Records from a data collection:
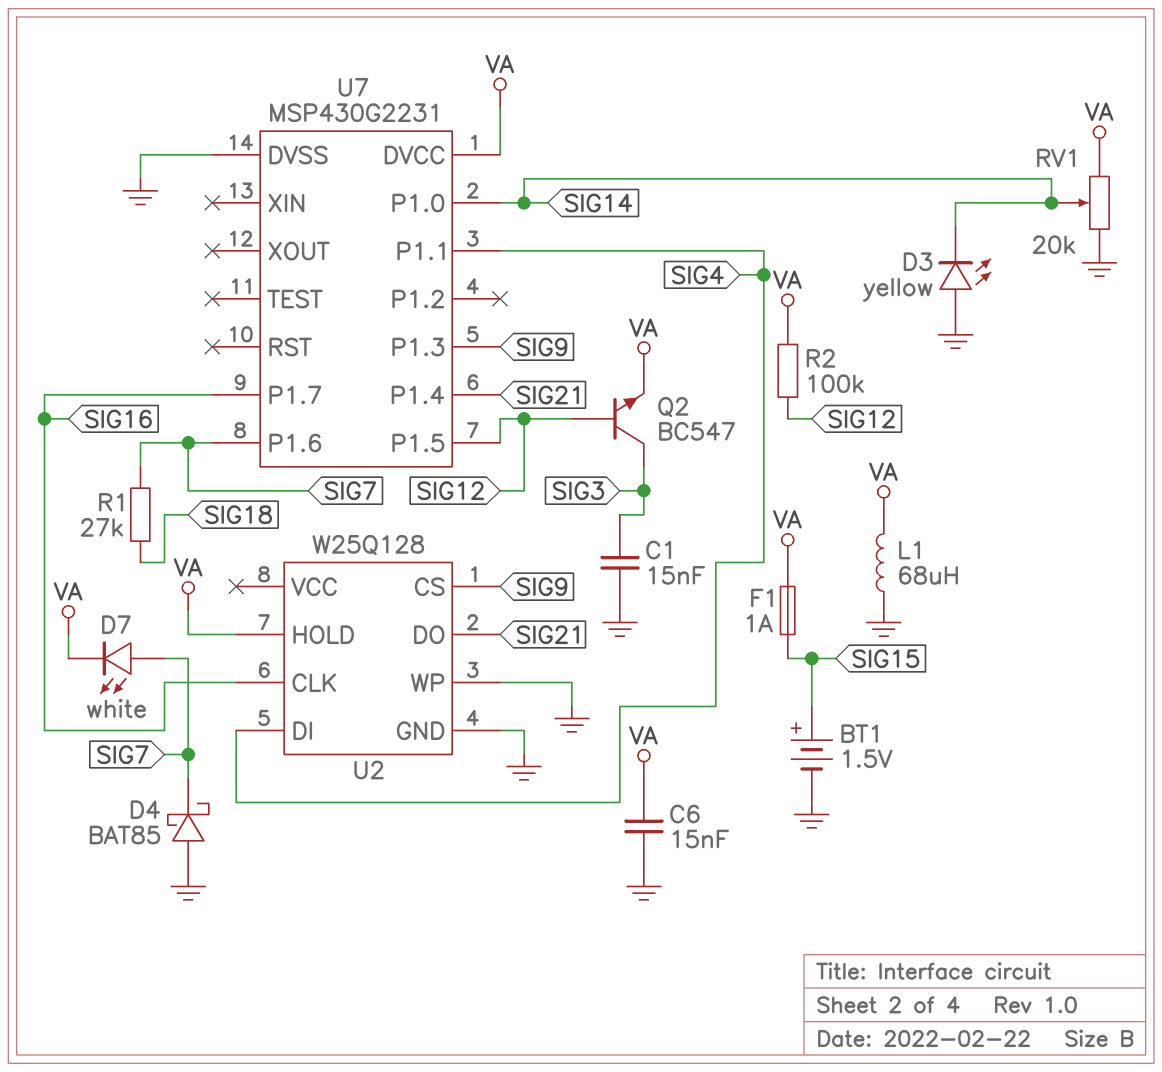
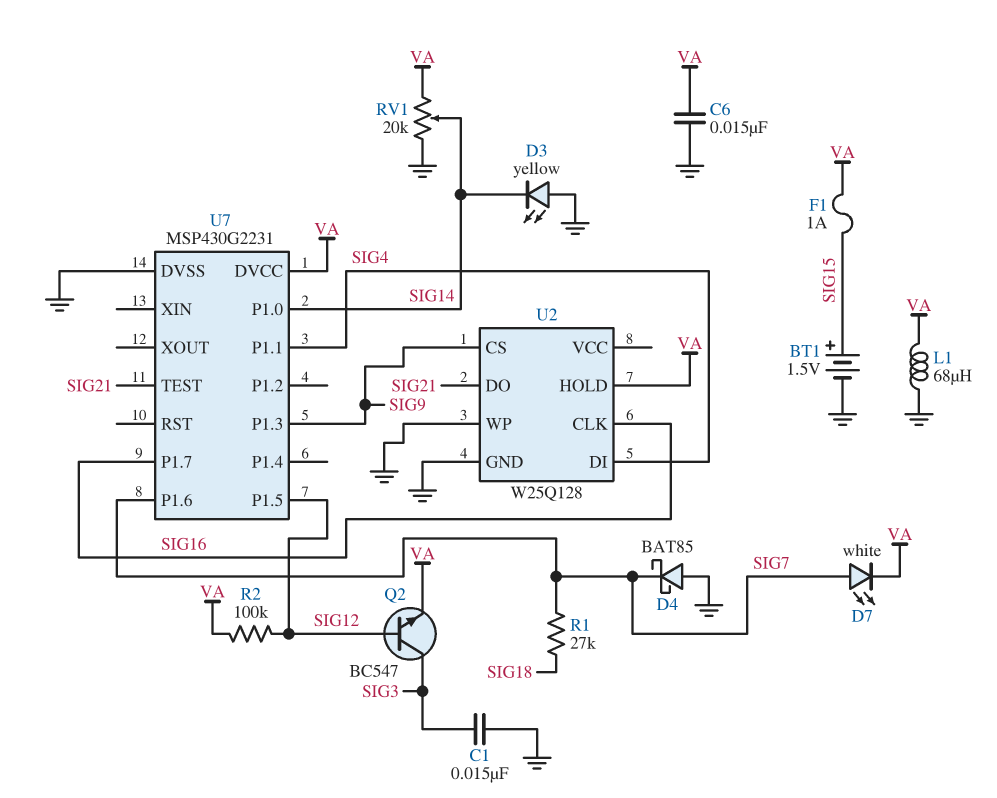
U7 pin P1.4: SIG21 -> none
U7 pin TEST: none -> SIG21

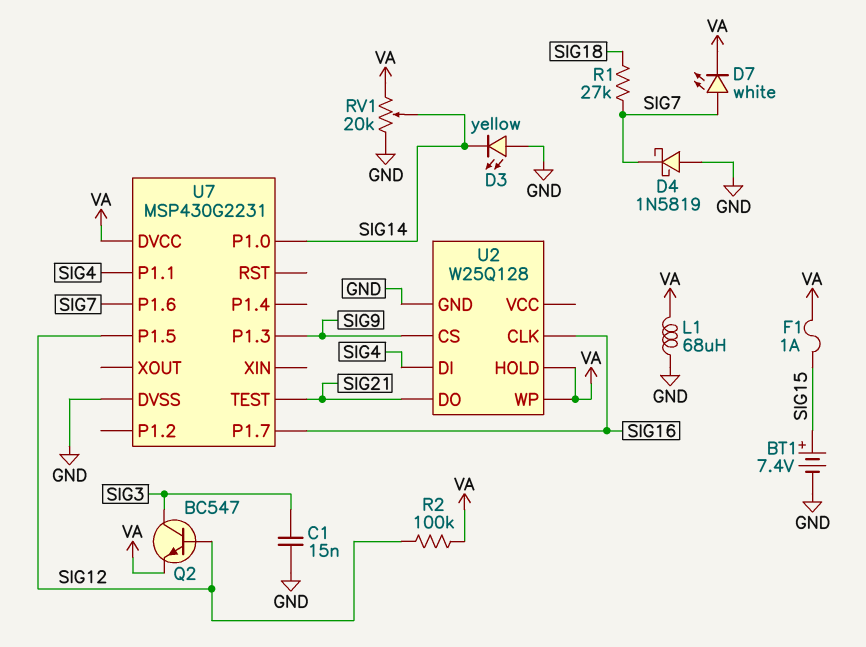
BT1: 1.5V (plus SIG15, minus GND) -> 7.4V (plus SIG15, minus GND)
C6: 15nF (GND, VA) -> none
D4: schottky BAT85 (A GND, K SIG7) -> schottky 1N5819 (A GND, K SIG7)
U2 pin WP: GND -> VA

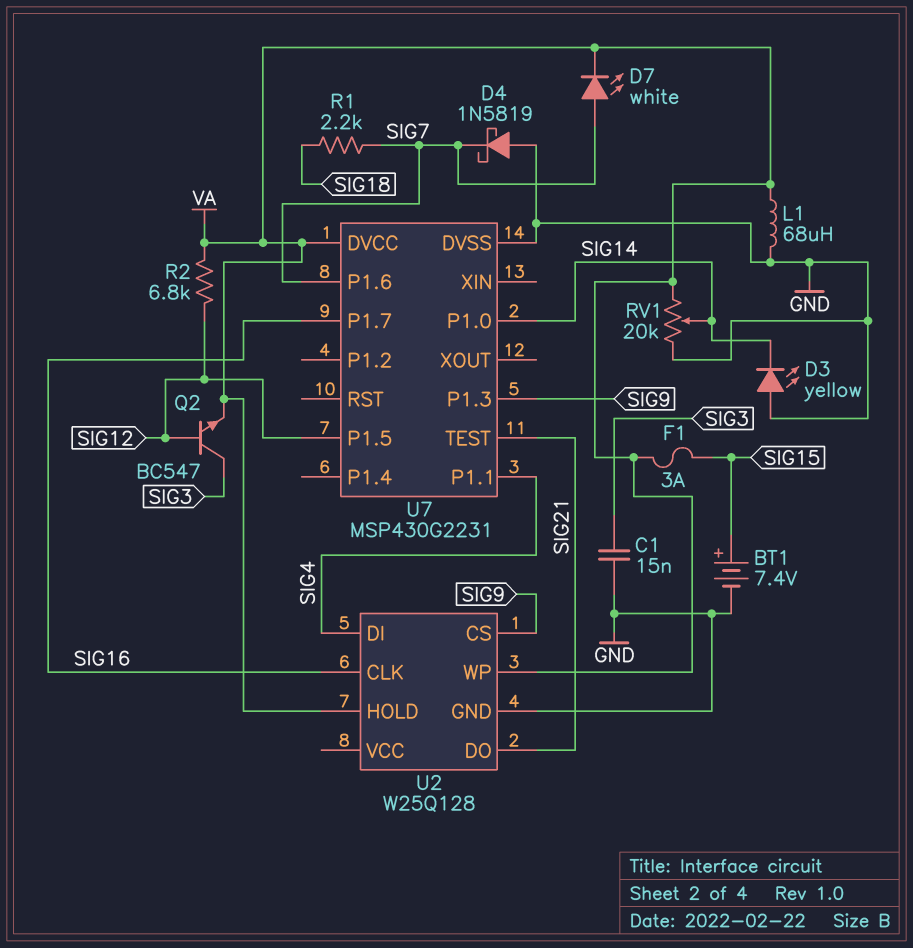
F1: 1A (SIG15, VA) -> 3A (SIG15, VA)
R1: 27k (SIG7, SIG18) -> 2.2k (SIG7, SIG18)
R2: 100k (SIG12, VA) -> 6.8k (SIG12, VA)

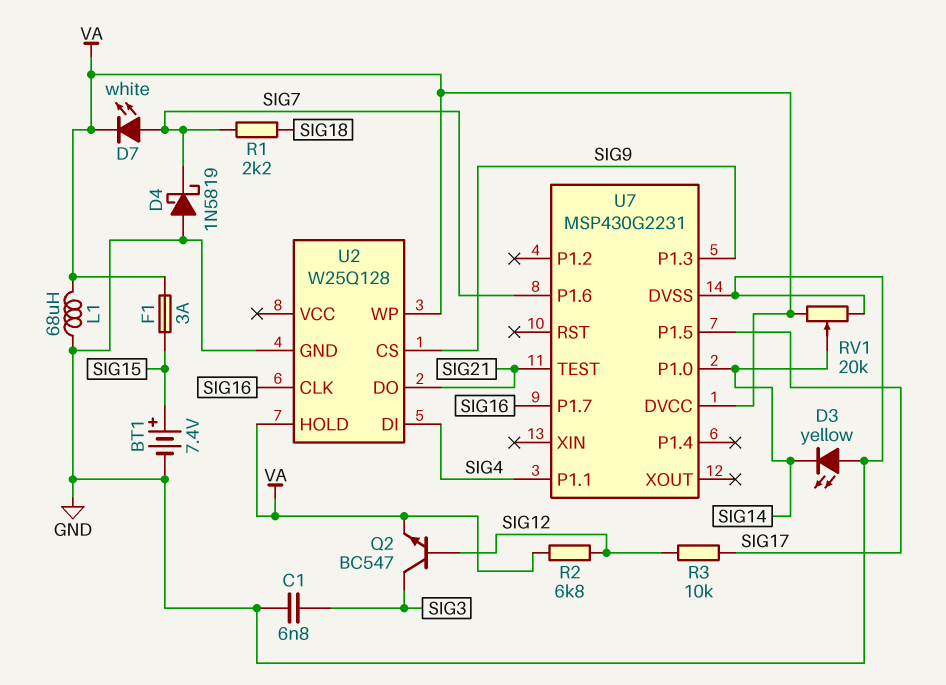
C1: 15nF (GND, SIG3) -> 6.8nF (GND, SIG3)
R3: none -> 10k (SIG12, SIG17)
U7 pin P1.5: SIG12 -> SIG17

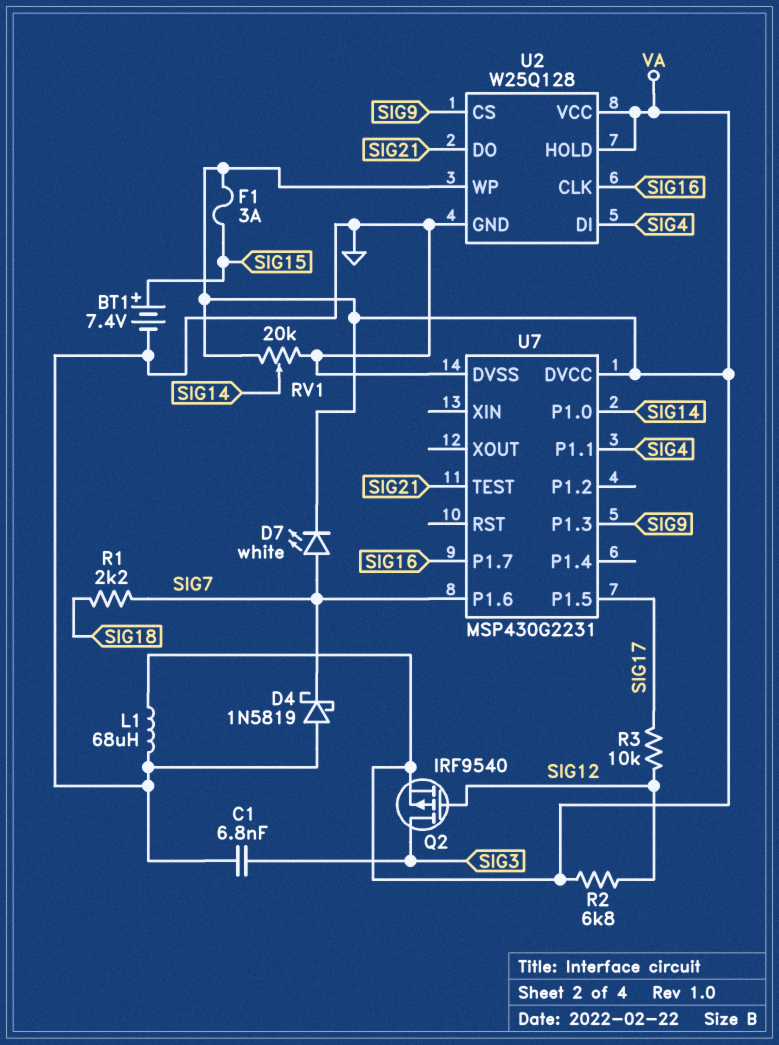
D3: LED yellow (A GND, K SIG14) -> none
Q2: NPN BC547 (B SIG12, C SIG3, E VA) -> PMOS IRF9540 (G SIG12, D SIG3, S VA)
U2 pin VCC: none -> VA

→ **HOW TO COMPLETE THIS TASK**:
Copy every entry exactly; drop the pictures.

→ **TASK OUTPUT**:
U7 pin P1.4: SIG21 -> none
U7 pin TEST: none -> SIG21

BT1: 1.5V (plus SIG15, minus GND) -> 7.4V (plus SIG15, minus GND)
C6: 15nF (GND, VA) -> none
D4: schottky BAT85 (A GND, K SIG7) -> schottky 1N5819 (A GND, K SIG7)
U2 pin WP: GND -> VA

F1: 1A (SIG15, VA) -> 3A (SIG15, VA)
R1: 27k (SIG7, SIG18) -> 2.2k (SIG7, SIG18)
R2: 100k (SIG12, VA) -> 6.8k (SIG12, VA)

C1: 15nF (GND, SIG3) -> 6.8nF (GND, SIG3)
R3: none -> 10k (SIG12, SIG17)
U7 pin P1.5: SIG12 -> SIG17

D3: LED yellow (A GND, K SIG14) -> none
Q2: NPN BC547 (B SIG12, C SIG3, E VA) -> PMOS IRF9540 (G SIG12, D SIG3, S VA)
U2 pin VCC: none -> VA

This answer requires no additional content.